▸ Problem statement:
From the data below, repeat exactly the lines from the line with "(200, 208) = (716, 244): white" to the line with "(604, 221) = (339, 490): purple", both included.

▸ Data extracts:
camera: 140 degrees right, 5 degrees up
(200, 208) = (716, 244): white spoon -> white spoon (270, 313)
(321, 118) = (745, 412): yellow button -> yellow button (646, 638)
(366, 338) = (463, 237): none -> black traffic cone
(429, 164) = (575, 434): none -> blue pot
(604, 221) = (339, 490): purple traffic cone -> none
---
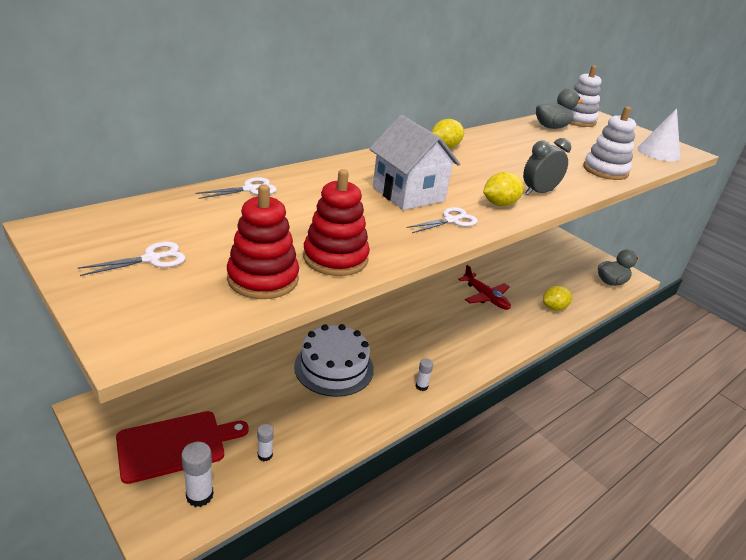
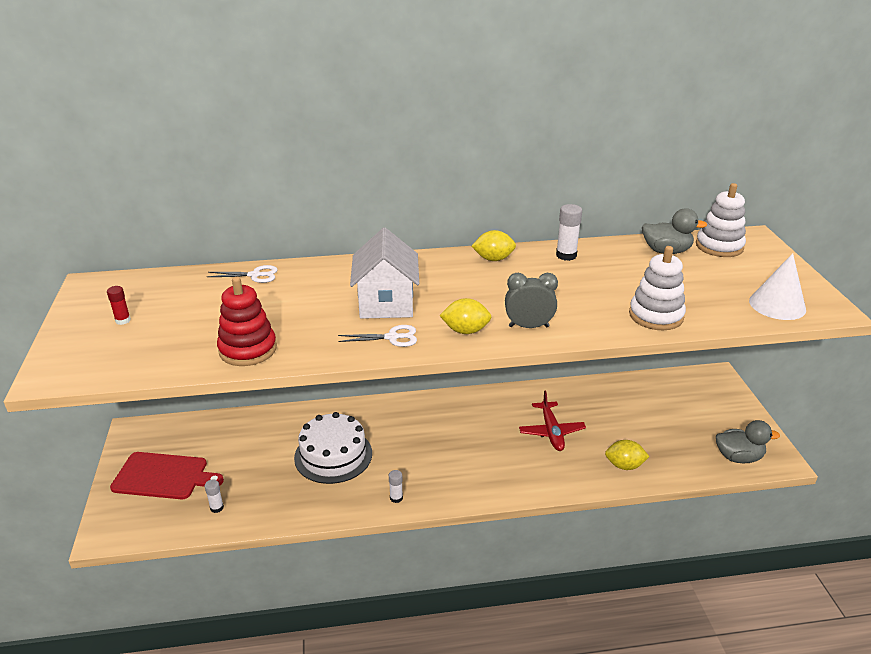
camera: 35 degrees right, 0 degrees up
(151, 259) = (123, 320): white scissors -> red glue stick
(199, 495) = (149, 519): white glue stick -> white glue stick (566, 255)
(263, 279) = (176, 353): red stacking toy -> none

▸ Result of the exercise:
(200, 208) = (716, 244): white spoon -> white spoon (270, 313)
(321, 118) = (745, 412): yellow button -> yellow button (646, 638)
(366, 338) = (463, 237): none -> black traffic cone
(429, 164) = (575, 434): none -> blue pot
(604, 221) = (339, 490): purple traffic cone -> none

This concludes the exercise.